[Before-and-after change records]
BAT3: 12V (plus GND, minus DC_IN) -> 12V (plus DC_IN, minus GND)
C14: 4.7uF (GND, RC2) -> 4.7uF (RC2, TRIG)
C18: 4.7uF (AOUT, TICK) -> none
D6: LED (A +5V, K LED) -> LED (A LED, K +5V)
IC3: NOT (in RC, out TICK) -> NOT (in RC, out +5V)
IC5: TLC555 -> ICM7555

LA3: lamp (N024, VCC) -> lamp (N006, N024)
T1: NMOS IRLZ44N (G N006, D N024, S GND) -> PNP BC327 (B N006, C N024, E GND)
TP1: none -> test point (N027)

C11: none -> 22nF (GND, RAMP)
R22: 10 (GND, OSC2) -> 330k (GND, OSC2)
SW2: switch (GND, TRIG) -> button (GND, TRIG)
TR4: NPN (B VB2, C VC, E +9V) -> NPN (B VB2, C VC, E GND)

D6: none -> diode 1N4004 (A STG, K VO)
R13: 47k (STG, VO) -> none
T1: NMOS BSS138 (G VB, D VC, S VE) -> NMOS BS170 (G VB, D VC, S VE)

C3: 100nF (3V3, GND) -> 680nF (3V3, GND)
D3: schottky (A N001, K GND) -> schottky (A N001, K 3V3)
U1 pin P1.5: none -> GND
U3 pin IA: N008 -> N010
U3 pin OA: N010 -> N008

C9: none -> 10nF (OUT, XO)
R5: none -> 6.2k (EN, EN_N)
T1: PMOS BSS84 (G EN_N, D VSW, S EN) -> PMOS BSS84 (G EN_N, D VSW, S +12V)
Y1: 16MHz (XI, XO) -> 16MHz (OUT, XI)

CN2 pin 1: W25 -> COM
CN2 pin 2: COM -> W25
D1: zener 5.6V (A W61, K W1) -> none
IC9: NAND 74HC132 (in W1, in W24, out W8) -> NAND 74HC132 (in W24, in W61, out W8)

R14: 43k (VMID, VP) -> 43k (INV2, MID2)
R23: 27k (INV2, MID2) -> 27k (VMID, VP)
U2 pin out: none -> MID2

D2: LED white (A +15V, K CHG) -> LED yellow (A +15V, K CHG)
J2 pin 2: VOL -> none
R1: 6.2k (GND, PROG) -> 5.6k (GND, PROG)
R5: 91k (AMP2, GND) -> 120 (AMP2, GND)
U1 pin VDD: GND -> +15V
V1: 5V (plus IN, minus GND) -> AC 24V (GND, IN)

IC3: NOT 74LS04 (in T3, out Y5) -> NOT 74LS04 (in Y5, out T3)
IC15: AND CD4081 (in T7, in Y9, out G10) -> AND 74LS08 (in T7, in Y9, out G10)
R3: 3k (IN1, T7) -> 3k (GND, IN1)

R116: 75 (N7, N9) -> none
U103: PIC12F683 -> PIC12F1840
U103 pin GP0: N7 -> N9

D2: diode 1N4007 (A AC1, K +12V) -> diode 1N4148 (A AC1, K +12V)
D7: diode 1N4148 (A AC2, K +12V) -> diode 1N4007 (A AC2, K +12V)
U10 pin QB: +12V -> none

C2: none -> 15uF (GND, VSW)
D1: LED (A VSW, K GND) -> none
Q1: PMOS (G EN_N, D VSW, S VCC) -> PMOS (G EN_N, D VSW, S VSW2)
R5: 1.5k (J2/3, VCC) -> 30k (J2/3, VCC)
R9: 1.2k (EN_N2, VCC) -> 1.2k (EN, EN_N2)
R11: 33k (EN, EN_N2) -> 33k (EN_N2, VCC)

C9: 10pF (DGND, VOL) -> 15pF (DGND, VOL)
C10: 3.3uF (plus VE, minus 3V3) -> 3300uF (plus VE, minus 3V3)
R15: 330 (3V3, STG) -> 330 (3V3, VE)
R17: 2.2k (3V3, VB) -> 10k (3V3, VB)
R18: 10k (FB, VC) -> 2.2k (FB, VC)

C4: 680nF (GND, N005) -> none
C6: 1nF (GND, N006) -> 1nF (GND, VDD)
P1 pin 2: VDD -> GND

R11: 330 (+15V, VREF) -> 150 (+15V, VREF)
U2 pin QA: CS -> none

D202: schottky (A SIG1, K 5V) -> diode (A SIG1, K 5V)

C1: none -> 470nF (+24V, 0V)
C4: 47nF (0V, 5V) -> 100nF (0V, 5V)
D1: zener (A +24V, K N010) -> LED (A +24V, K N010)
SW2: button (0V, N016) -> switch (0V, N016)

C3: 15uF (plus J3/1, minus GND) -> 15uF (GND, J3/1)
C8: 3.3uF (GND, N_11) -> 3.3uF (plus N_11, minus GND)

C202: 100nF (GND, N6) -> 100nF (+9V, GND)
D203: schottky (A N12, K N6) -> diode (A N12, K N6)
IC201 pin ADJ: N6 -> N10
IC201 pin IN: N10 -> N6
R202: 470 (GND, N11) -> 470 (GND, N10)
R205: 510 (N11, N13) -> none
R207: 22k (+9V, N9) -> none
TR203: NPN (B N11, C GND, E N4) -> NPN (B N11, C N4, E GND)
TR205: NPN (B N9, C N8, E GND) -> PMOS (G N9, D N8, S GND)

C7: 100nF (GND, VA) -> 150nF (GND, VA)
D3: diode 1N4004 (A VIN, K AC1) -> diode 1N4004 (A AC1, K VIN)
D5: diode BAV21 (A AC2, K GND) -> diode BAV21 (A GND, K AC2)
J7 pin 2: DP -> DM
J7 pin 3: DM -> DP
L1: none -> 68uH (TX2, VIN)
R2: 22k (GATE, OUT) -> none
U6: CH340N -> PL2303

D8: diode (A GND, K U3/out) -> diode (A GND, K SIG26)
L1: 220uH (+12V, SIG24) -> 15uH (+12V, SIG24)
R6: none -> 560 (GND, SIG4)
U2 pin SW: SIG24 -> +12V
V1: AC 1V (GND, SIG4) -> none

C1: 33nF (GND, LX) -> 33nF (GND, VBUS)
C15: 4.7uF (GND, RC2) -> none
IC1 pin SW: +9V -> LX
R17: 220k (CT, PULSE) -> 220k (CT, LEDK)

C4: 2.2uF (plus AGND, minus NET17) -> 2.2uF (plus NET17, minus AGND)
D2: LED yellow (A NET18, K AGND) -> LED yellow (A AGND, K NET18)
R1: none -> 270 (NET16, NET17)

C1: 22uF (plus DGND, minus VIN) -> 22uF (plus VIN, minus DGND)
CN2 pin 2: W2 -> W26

_PROBLEM DESCRIPTION_: Having read the records above, reproduce each one exactly.

_ANSWER SPACE_:
BAT3: 12V (plus GND, minus DC_IN) -> 12V (plus DC_IN, minus GND)
C14: 4.7uF (GND, RC2) -> 4.7uF (RC2, TRIG)
C18: 4.7uF (AOUT, TICK) -> none
D6: LED (A +5V, K LED) -> LED (A LED, K +5V)
IC3: NOT (in RC, out TICK) -> NOT (in RC, out +5V)
IC5: TLC555 -> ICM7555

LA3: lamp (N024, VCC) -> lamp (N006, N024)
T1: NMOS IRLZ44N (G N006, D N024, S GND) -> PNP BC327 (B N006, C N024, E GND)
TP1: none -> test point (N027)

C11: none -> 22nF (GND, RAMP)
R22: 10 (GND, OSC2) -> 330k (GND, OSC2)
SW2: switch (GND, TRIG) -> button (GND, TRIG)
TR4: NPN (B VB2, C VC, E +9V) -> NPN (B VB2, C VC, E GND)

D6: none -> diode 1N4004 (A STG, K VO)
R13: 47k (STG, VO) -> none
T1: NMOS BSS138 (G VB, D VC, S VE) -> NMOS BS170 (G VB, D VC, S VE)

C3: 100nF (3V3, GND) -> 680nF (3V3, GND)
D3: schottky (A N001, K GND) -> schottky (A N001, K 3V3)
U1 pin P1.5: none -> GND
U3 pin IA: N008 -> N010
U3 pin OA: N010 -> N008

C9: none -> 10nF (OUT, XO)
R5: none -> 6.2k (EN, EN_N)
T1: PMOS BSS84 (G EN_N, D VSW, S EN) -> PMOS BSS84 (G EN_N, D VSW, S +12V)
Y1: 16MHz (XI, XO) -> 16MHz (OUT, XI)

CN2 pin 1: W25 -> COM
CN2 pin 2: COM -> W25
D1: zener 5.6V (A W61, K W1) -> none
IC9: NAND 74HC132 (in W1, in W24, out W8) -> NAND 74HC132 (in W24, in W61, out W8)

R14: 43k (VMID, VP) -> 43k (INV2, MID2)
R23: 27k (INV2, MID2) -> 27k (VMID, VP)
U2 pin out: none -> MID2

D2: LED white (A +15V, K CHG) -> LED yellow (A +15V, K CHG)
J2 pin 2: VOL -> none
R1: 6.2k (GND, PROG) -> 5.6k (GND, PROG)
R5: 91k (AMP2, GND) -> 120 (AMP2, GND)
U1 pin VDD: GND -> +15V
V1: 5V (plus IN, minus GND) -> AC 24V (GND, IN)

IC3: NOT 74LS04 (in T3, out Y5) -> NOT 74LS04 (in Y5, out T3)
IC15: AND CD4081 (in T7, in Y9, out G10) -> AND 74LS08 (in T7, in Y9, out G10)
R3: 3k (IN1, T7) -> 3k (GND, IN1)

R116: 75 (N7, N9) -> none
U103: PIC12F683 -> PIC12F1840
U103 pin GP0: N7 -> N9

D2: diode 1N4007 (A AC1, K +12V) -> diode 1N4148 (A AC1, K +12V)
D7: diode 1N4148 (A AC2, K +12V) -> diode 1N4007 (A AC2, K +12V)
U10 pin QB: +12V -> none

C2: none -> 15uF (GND, VSW)
D1: LED (A VSW, K GND) -> none
Q1: PMOS (G EN_N, D VSW, S VCC) -> PMOS (G EN_N, D VSW, S VSW2)
R5: 1.5k (J2/3, VCC) -> 30k (J2/3, VCC)
R9: 1.2k (EN_N2, VCC) -> 1.2k (EN, EN_N2)
R11: 33k (EN, EN_N2) -> 33k (EN_N2, VCC)

C9: 10pF (DGND, VOL) -> 15pF (DGND, VOL)
C10: 3.3uF (plus VE, minus 3V3) -> 3300uF (plus VE, minus 3V3)
R15: 330 (3V3, STG) -> 330 (3V3, VE)
R17: 2.2k (3V3, VB) -> 10k (3V3, VB)
R18: 10k (FB, VC) -> 2.2k (FB, VC)

C4: 680nF (GND, N005) -> none
C6: 1nF (GND, N006) -> 1nF (GND, VDD)
P1 pin 2: VDD -> GND

R11: 330 (+15V, VREF) -> 150 (+15V, VREF)
U2 pin QA: CS -> none

D202: schottky (A SIG1, K 5V) -> diode (A SIG1, K 5V)

C1: none -> 470nF (+24V, 0V)
C4: 47nF (0V, 5V) -> 100nF (0V, 5V)
D1: zener (A +24V, K N010) -> LED (A +24V, K N010)
SW2: button (0V, N016) -> switch (0V, N016)

C3: 15uF (plus J3/1, minus GND) -> 15uF (GND, J3/1)
C8: 3.3uF (GND, N_11) -> 3.3uF (plus N_11, minus GND)

C202: 100nF (GND, N6) -> 100nF (+9V, GND)
D203: schottky (A N12, K N6) -> diode (A N12, K N6)
IC201 pin ADJ: N6 -> N10
IC201 pin IN: N10 -> N6
R202: 470 (GND, N11) -> 470 (GND, N10)
R205: 510 (N11, N13) -> none
R207: 22k (+9V, N9) -> none
TR203: NPN (B N11, C GND, E N4) -> NPN (B N11, C N4, E GND)
TR205: NPN (B N9, C N8, E GND) -> PMOS (G N9, D N8, S GND)

C7: 100nF (GND, VA) -> 150nF (GND, VA)
D3: diode 1N4004 (A VIN, K AC1) -> diode 1N4004 (A AC1, K VIN)
D5: diode BAV21 (A AC2, K GND) -> diode BAV21 (A GND, K AC2)
J7 pin 2: DP -> DM
J7 pin 3: DM -> DP
L1: none -> 68uH (TX2, VIN)
R2: 22k (GATE, OUT) -> none
U6: CH340N -> PL2303

D8: diode (A GND, K U3/out) -> diode (A GND, K SIG26)
L1: 220uH (+12V, SIG24) -> 15uH (+12V, SIG24)
R6: none -> 560 (GND, SIG4)
U2 pin SW: SIG24 -> +12V
V1: AC 1V (GND, SIG4) -> none

C1: 33nF (GND, LX) -> 33nF (GND, VBUS)
C15: 4.7uF (GND, RC2) -> none
IC1 pin SW: +9V -> LX
R17: 220k (CT, PULSE) -> 220k (CT, LEDK)

C4: 2.2uF (plus AGND, minus NET17) -> 2.2uF (plus NET17, minus AGND)
D2: LED yellow (A NET18, K AGND) -> LED yellow (A AGND, K NET18)
R1: none -> 270 (NET16, NET17)

C1: 22uF (plus DGND, minus VIN) -> 22uF (plus VIN, minus DGND)
CN2 pin 2: W2 -> W26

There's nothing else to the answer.